=== LISTED ENTRIES ===
::::
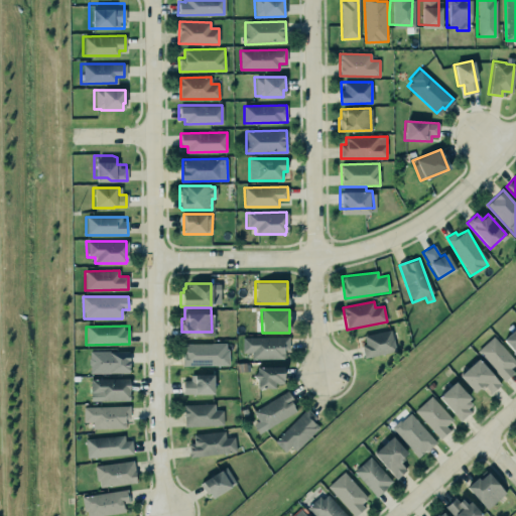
[(515,327),(502,341),(515,356),(515,327)]
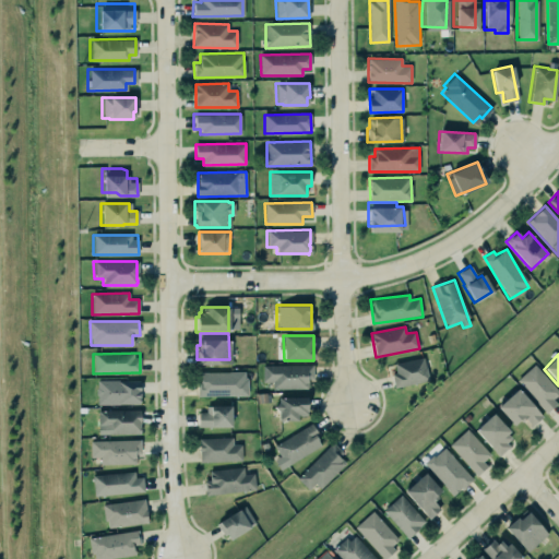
[(394,388),(428,381),(424,357),(394,364),(395,372),(391,373),(394,388)]
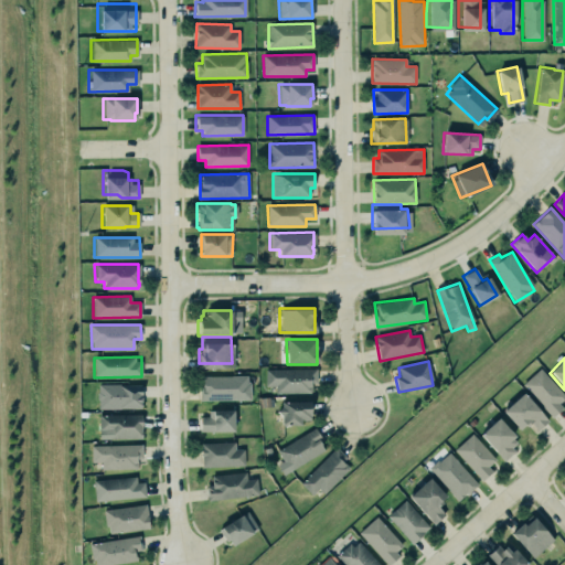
[(264,369),(315,368),(315,382),(309,382),(310,390),(309,391),(309,392),(308,392),(274,392),(275,385),(264,385),(264,369)]
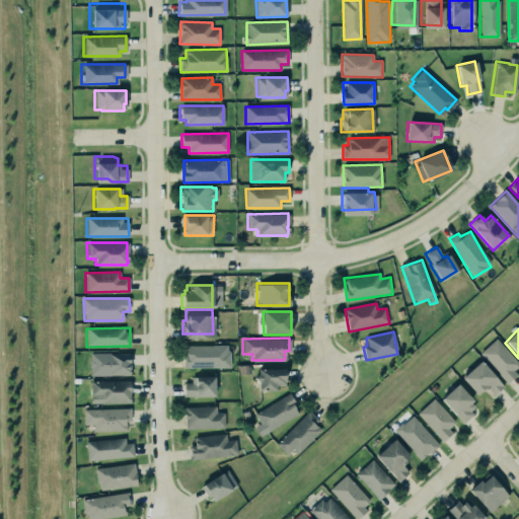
[(518,369),(518,363),(496,339),(479,354),(506,381),(518,369)]
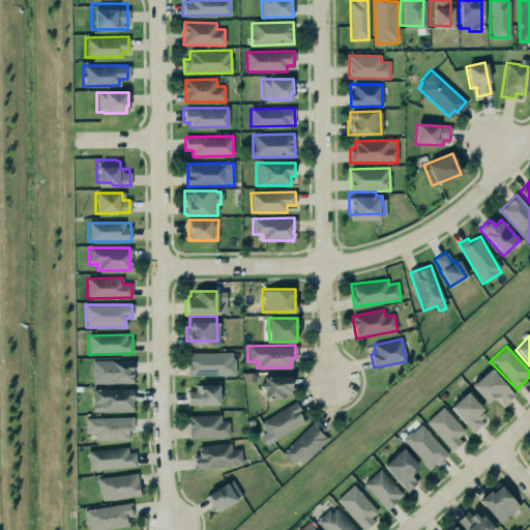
[(188,353),(188,376),(235,375),(234,353),(188,353)]
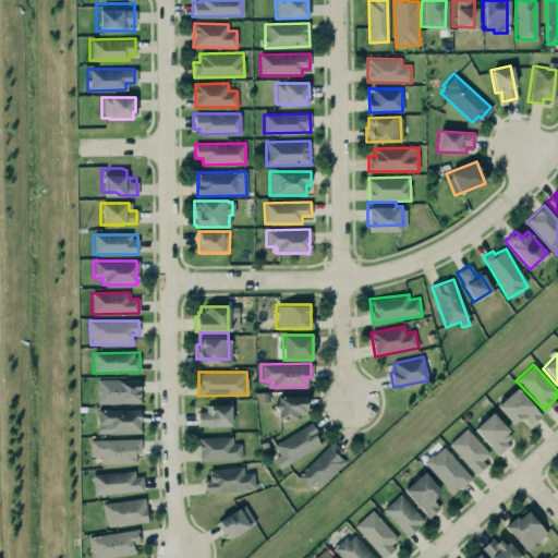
[(140,379),(96,380),(96,403),(140,403),(140,379)]
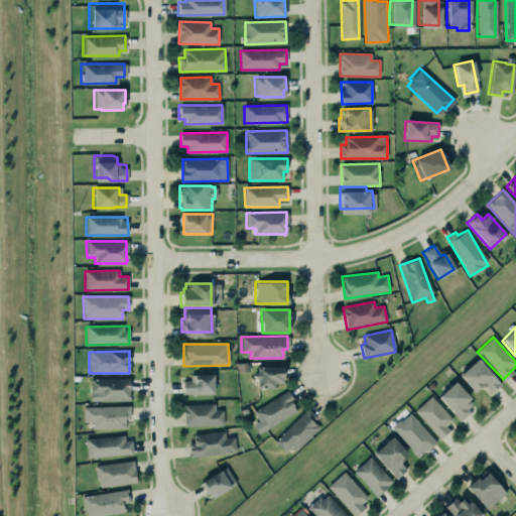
[(459,376),(475,393),(483,385),(490,393),(501,384),(478,359),(459,376)]
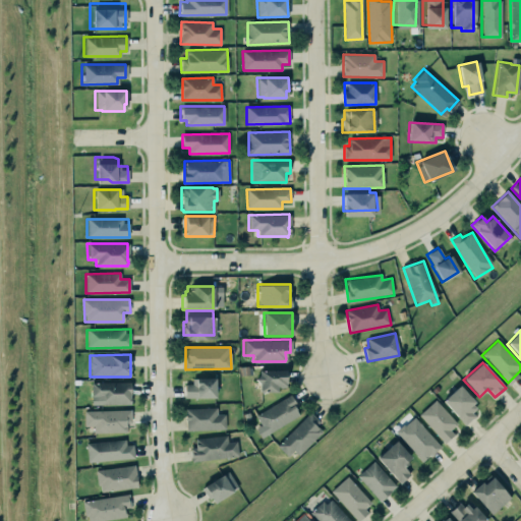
[(286,388),(286,370),(257,370),(258,392),(278,391),(278,388),(286,388)]
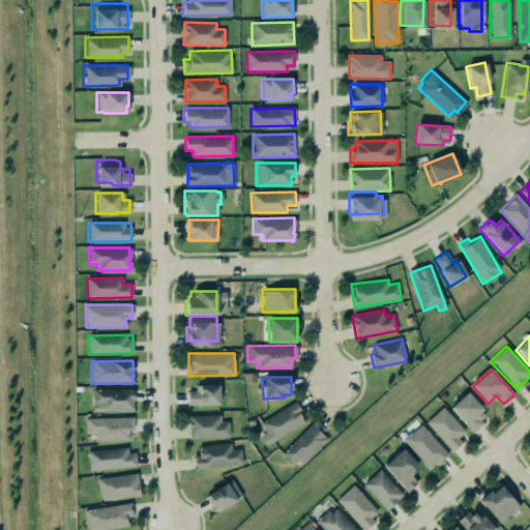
[(186,390),(187,404),(218,404),(218,383),(195,383),(195,390),(186,390)]
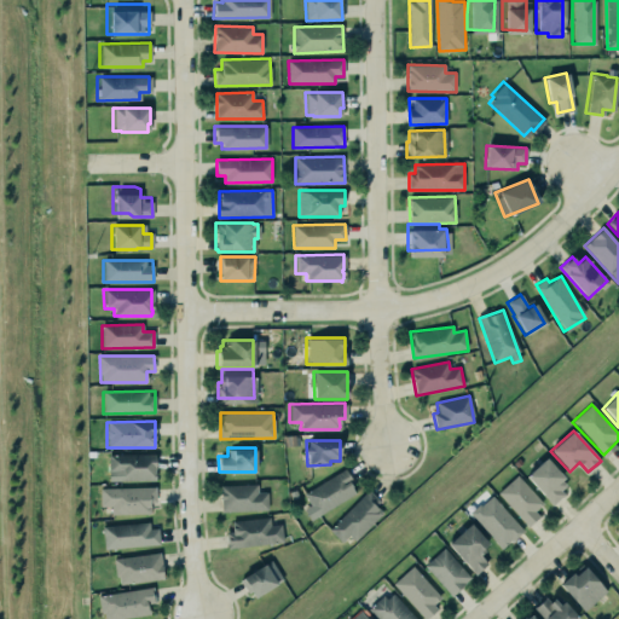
[(155,453),(109,455),(109,481),(155,480),(155,453)]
::::
Reproduce exactly the line containing "[(188,353),(188,376),(235,375),(234,353),(188,353)]" and every line after it in the material above, up to and including the last. Exclude all pictures.

=== ANSWER FOR THIS EXERCISE ===
[(188,353),(188,376),(235,375),(234,353),(188,353)]
[(140,379),(96,380),(96,403),(140,403),(140,379)]
[(459,376),(475,393),(483,385),(490,393),(501,384),(478,359),(459,376)]
[(286,388),(286,370),(257,370),(258,392),(278,391),(278,388),(286,388)]
[(186,390),(187,404),(218,404),(218,383),(195,383),(195,390),(186,390)]
[(155,453),(109,455),(109,481),(155,480),(155,453)]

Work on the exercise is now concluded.